**Task directions**
Among the records below, find the line that has "orange circle: (72, 80) -> (194, 41), moved"; from there, give the lines again exactly, and stop after the line that has "cyan star: (44, 75) -> (85, 170), moved".

**Exercise data**
|---|

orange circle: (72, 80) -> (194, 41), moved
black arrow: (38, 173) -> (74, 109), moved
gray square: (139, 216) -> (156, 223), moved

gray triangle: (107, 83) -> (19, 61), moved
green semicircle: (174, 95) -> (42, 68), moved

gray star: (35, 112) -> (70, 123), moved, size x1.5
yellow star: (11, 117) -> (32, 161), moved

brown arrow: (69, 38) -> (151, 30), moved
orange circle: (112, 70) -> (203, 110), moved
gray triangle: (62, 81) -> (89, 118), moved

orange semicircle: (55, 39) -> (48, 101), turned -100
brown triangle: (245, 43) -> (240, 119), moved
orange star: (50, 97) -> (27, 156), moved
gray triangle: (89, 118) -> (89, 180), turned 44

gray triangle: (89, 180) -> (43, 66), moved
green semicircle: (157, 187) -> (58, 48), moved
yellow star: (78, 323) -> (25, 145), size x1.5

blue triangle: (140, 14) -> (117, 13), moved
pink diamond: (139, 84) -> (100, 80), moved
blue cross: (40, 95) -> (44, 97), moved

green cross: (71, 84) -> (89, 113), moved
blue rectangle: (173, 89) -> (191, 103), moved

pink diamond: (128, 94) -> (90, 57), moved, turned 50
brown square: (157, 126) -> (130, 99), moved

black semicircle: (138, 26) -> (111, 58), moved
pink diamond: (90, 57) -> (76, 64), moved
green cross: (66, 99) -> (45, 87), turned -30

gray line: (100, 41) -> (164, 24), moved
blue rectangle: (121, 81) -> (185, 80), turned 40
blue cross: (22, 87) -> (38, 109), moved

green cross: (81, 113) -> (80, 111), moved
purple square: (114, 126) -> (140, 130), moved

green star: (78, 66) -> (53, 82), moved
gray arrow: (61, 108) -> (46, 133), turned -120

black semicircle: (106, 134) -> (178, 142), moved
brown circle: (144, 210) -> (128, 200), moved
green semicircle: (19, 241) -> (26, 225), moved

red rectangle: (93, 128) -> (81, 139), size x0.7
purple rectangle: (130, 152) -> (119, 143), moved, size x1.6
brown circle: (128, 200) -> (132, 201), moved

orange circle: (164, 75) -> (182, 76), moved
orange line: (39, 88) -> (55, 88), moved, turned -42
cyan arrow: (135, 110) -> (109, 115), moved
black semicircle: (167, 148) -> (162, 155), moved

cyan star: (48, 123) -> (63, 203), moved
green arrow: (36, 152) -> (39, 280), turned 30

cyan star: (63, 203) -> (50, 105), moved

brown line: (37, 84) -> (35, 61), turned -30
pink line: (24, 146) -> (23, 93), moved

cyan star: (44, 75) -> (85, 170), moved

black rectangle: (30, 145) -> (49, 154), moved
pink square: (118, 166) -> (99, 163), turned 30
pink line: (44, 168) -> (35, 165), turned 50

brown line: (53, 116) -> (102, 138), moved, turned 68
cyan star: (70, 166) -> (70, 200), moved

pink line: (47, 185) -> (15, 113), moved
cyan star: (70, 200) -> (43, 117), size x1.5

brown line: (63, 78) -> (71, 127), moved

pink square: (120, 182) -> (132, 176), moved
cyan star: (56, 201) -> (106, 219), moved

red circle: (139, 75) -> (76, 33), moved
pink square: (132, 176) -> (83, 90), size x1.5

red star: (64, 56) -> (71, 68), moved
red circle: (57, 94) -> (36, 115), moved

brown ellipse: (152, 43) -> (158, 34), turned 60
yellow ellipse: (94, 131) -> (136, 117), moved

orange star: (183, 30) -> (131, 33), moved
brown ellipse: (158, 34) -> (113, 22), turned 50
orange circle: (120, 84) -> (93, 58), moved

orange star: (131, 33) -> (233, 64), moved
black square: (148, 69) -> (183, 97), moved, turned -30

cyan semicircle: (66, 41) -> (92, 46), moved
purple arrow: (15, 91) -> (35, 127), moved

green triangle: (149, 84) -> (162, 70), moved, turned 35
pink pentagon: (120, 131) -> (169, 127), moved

|---|

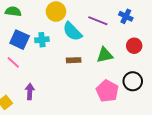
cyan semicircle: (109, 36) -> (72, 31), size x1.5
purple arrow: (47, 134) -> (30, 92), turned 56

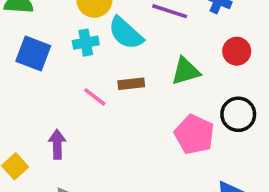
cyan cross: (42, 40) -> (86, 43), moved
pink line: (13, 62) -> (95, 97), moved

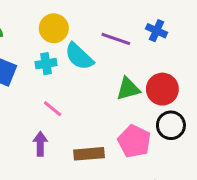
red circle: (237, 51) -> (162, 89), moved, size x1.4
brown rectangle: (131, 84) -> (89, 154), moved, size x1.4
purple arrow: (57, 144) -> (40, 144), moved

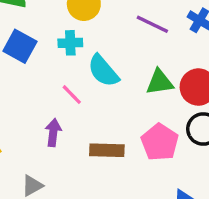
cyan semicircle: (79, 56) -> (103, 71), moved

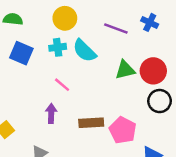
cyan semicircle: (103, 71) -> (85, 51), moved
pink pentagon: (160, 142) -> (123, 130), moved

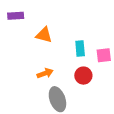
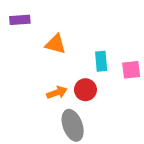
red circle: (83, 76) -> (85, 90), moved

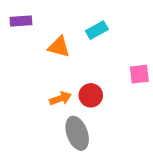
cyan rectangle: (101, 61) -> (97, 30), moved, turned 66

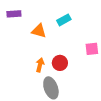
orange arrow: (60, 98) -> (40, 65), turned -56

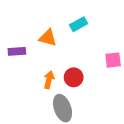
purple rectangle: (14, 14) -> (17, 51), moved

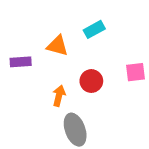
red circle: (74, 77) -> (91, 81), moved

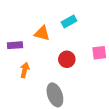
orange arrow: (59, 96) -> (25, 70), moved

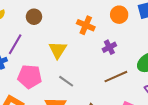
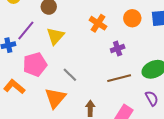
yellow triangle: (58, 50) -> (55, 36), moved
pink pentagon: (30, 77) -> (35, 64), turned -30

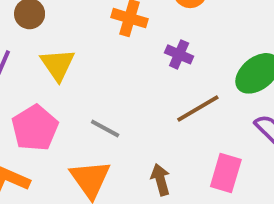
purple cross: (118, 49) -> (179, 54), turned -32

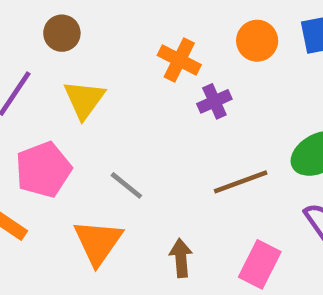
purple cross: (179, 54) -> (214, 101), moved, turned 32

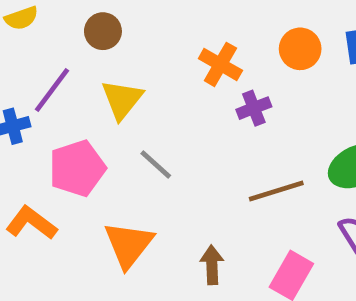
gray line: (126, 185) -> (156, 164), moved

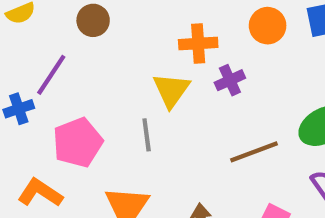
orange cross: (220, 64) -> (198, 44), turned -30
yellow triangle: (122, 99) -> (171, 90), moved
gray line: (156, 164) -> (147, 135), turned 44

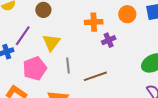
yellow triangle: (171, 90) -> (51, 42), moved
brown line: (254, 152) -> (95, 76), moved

|---|

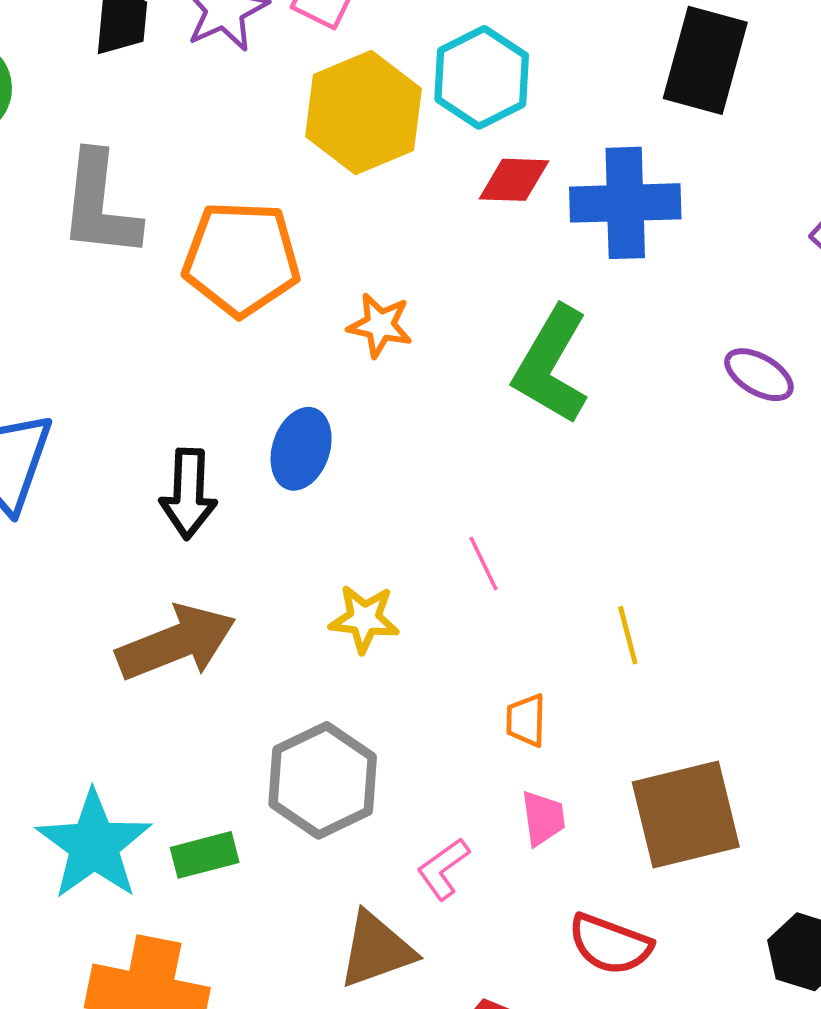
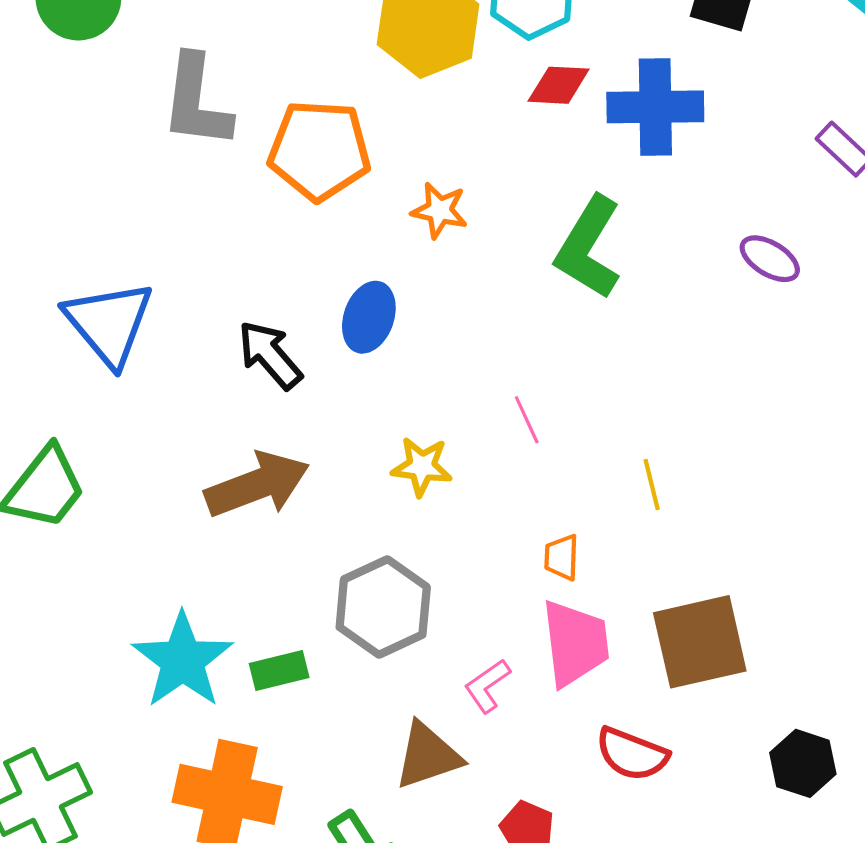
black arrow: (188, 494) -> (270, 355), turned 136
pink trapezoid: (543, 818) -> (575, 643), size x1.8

|---|

**Task output**
orange circle: (72, 80) -> (194, 41), moved
black arrow: (38, 173) -> (74, 109), moved
gray square: (139, 216) -> (156, 223), moved

gray triangle: (107, 83) -> (19, 61), moved
green semicircle: (174, 95) -> (42, 68), moved

gray star: (35, 112) -> (70, 123), moved, size x1.5
yellow star: (11, 117) -> (32, 161), moved

brown arrow: (69, 38) -> (151, 30), moved
orange circle: (112, 70) -> (203, 110), moved
gray triangle: (62, 81) -> (89, 118), moved

orange semicircle: (55, 39) -> (48, 101), turned -100
brown triangle: (245, 43) -> (240, 119), moved
orange star: (50, 97) -> (27, 156), moved
gray triangle: (89, 118) -> (89, 180), turned 44

gray triangle: (89, 180) -> (43, 66), moved
green semicircle: (157, 187) -> (58, 48), moved
yellow star: (78, 323) -> (25, 145), size x1.5

blue triangle: (140, 14) -> (117, 13), moved
pink diamond: (139, 84) -> (100, 80), moved
blue cross: (40, 95) -> (44, 97), moved

green cross: (71, 84) -> (89, 113), moved
blue rectangle: (173, 89) -> (191, 103), moved

pink diamond: (128, 94) -> (90, 57), moved, turned 50
brown square: (157, 126) -> (130, 99), moved

black semicircle: (138, 26) -> (111, 58), moved
pink diamond: (90, 57) -> (76, 64), moved
green cross: (66, 99) -> (45, 87), turned -30

gray line: (100, 41) -> (164, 24), moved
blue rectangle: (121, 81) -> (185, 80), turned 40
blue cross: (22, 87) -> (38, 109), moved

green cross: (81, 113) -> (80, 111), moved
purple square: (114, 126) -> (140, 130), moved

green star: (78, 66) -> (53, 82), moved
gray arrow: (61, 108) -> (46, 133), turned -120

black semicircle: (106, 134) -> (178, 142), moved
brown circle: (144, 210) -> (128, 200), moved
green semicircle: (19, 241) -> (26, 225), moved

red rectangle: (93, 128) -> (81, 139), size x0.7
purple rectangle: (130, 152) -> (119, 143), moved, size x1.6
brown circle: (128, 200) -> (132, 201), moved

orange circle: (164, 75) -> (182, 76), moved
orange line: (39, 88) -> (55, 88), moved, turned -42
cyan arrow: (135, 110) -> (109, 115), moved
black semicircle: (167, 148) -> (162, 155), moved

cyan star: (48, 123) -> (63, 203), moved
green arrow: (36, 152) -> (39, 280), turned 30

cyan star: (63, 203) -> (50, 105), moved

brown line: (37, 84) -> (35, 61), turned -30
pink line: (24, 146) -> (23, 93), moved

cyan star: (44, 75) -> (85, 170), moved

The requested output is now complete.